Data extracted from a collection:
*** Begin section ***

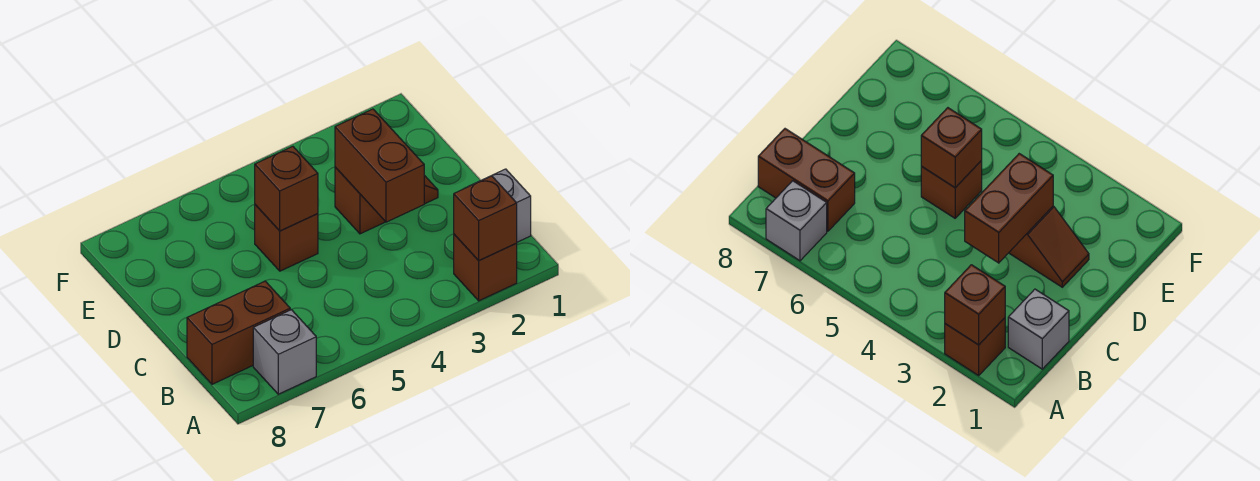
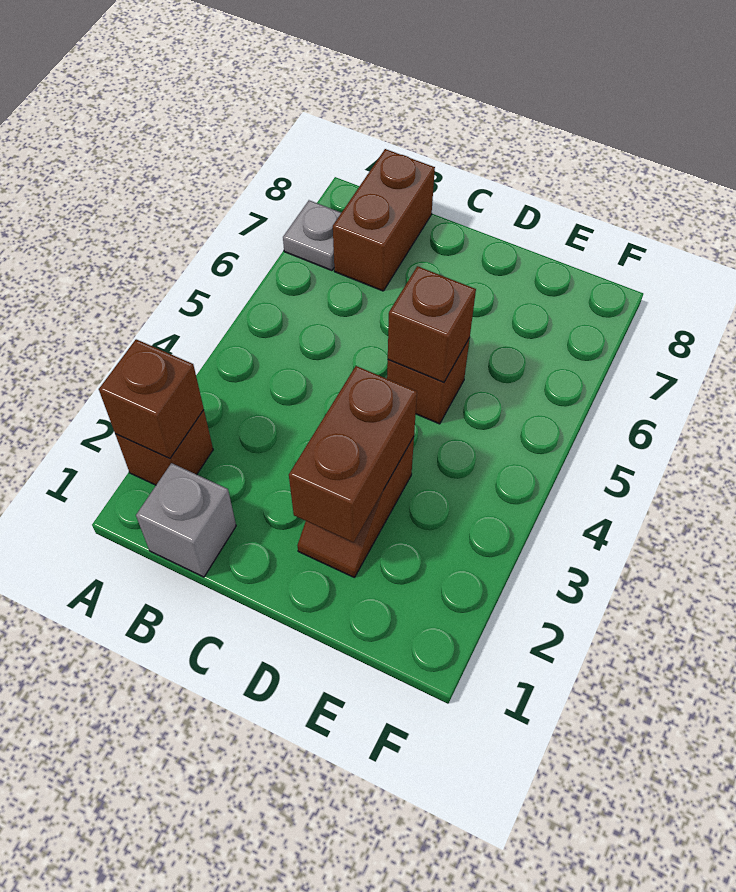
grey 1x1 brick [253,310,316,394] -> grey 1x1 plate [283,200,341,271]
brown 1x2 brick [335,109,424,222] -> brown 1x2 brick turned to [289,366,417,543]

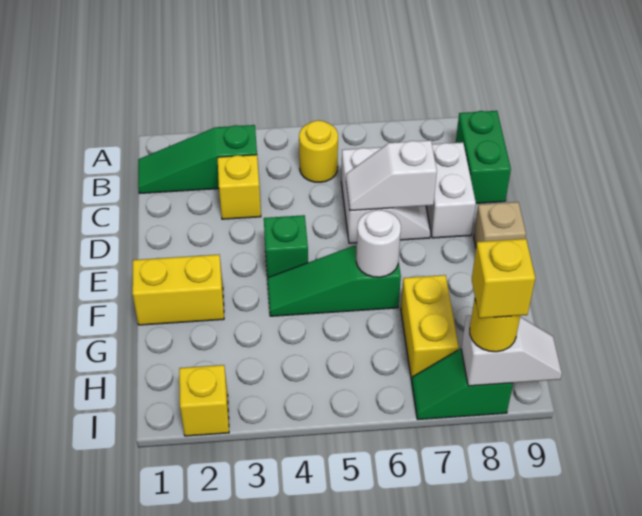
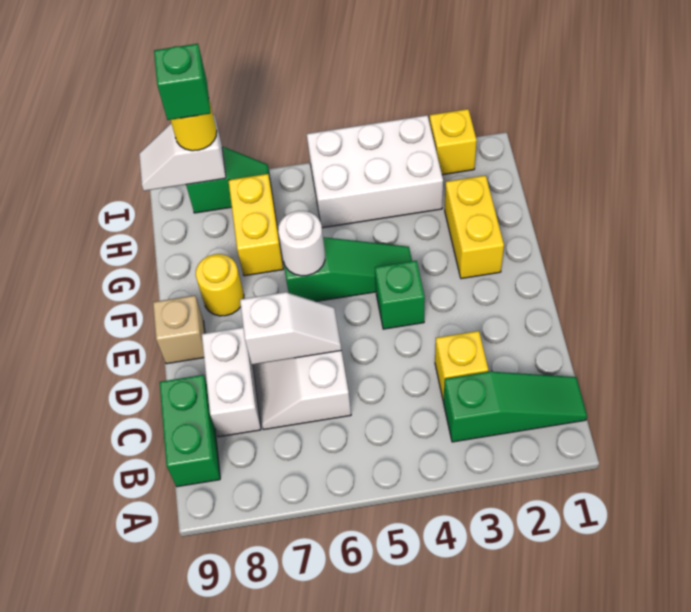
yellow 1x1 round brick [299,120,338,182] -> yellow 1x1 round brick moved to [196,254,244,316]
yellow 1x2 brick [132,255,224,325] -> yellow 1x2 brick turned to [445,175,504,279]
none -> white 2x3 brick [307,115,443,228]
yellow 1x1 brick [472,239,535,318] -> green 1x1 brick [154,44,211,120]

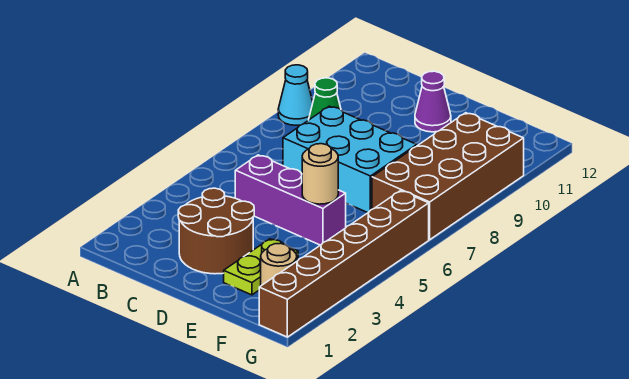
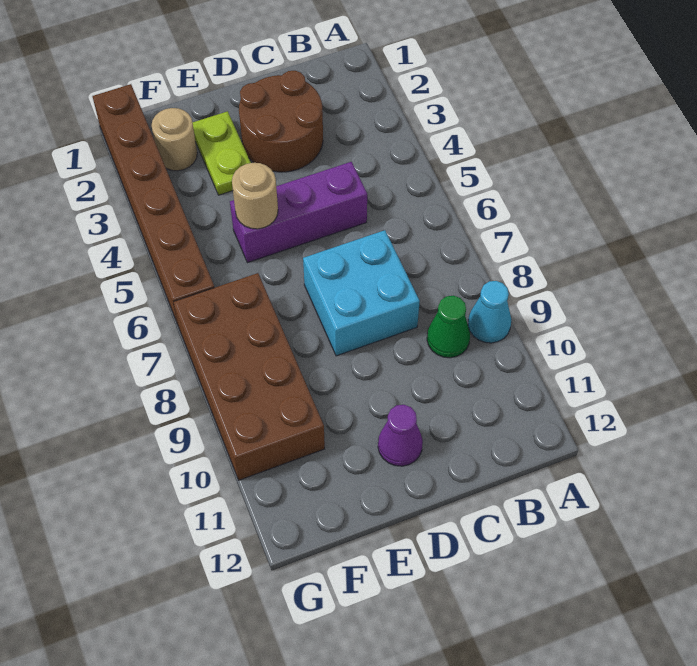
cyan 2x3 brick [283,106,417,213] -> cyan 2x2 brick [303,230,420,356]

*** End section ***

— Your objective —
Copy out every line from the data above that has "turned" in it.

— Exercise output —
brown 1x2 brick [335,109,424,222] -> brown 1x2 brick turned to [289,366,417,543]
yellow 1x2 brick [132,255,224,325] -> yellow 1x2 brick turned to [445,175,504,279]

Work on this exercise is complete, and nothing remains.